- _What you are asked to do_:
Update the entries below so that "Choices" becomes "Options", with every other part unchanged. Leave the pictures out of your version.

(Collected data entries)
------------------------------------

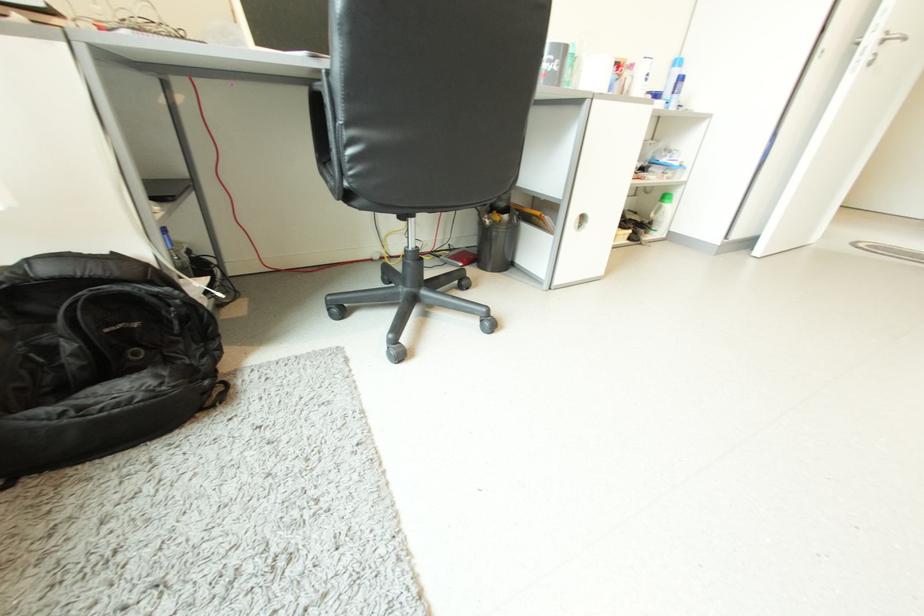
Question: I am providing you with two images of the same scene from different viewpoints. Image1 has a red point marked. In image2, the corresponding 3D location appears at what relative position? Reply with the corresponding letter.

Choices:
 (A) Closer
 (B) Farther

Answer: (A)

------------------------------------

- _Result of the exercise_:
Question: I am providing you with two images of the same scene from different viewpoints. Image1 has a red point marked. In image2, the corresponding 3D location appears at what relative position? Reply with the corresponding letter.

Options:
 (A) Closer
 (B) Farther

Answer: (A)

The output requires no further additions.